PROBLEM DESCRIPTION: Which lines hold the word "across"? Copy each one.

[Saved data entries]
---

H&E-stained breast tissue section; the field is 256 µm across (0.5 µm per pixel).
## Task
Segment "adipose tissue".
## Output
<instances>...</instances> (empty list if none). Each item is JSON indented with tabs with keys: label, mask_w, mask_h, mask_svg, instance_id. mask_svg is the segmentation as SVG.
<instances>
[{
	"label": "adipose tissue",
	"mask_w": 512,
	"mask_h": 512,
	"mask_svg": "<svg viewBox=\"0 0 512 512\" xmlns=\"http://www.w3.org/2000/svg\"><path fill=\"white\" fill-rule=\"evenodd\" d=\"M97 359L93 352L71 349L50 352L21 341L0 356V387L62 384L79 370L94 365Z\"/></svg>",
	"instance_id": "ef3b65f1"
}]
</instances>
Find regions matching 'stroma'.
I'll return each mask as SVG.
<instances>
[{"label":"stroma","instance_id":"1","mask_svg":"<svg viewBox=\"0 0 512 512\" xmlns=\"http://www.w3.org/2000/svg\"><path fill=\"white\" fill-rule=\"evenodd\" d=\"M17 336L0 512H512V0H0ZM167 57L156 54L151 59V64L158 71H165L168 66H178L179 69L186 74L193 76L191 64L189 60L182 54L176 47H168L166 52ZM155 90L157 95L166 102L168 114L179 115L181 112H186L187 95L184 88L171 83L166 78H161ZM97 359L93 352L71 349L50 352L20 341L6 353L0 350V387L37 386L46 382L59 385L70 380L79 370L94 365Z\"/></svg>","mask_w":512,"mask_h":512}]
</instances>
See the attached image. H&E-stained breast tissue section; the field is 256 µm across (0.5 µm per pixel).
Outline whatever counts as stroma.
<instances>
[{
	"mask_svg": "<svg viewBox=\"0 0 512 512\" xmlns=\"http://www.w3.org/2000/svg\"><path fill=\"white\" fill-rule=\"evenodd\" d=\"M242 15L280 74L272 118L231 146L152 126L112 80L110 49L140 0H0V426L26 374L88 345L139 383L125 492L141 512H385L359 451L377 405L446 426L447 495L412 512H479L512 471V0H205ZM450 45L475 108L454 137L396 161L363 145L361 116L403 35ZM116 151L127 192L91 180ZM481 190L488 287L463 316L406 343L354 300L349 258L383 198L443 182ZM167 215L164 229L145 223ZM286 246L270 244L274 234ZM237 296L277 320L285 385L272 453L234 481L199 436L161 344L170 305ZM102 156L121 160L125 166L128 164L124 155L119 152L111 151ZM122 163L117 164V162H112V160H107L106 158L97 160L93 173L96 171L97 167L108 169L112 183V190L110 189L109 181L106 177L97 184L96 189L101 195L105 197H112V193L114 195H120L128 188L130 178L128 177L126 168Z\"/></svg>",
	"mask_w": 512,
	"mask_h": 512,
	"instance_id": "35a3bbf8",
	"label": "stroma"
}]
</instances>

---

RESPONSE TO THIS EXERCISE:
H&E-stained breast tissue section; the field is 256 µm across (0.5 µm per pixel).
See the attached image. H&E-stained breast tissue section; the field is 256 µm across (0.5 µm per pixel).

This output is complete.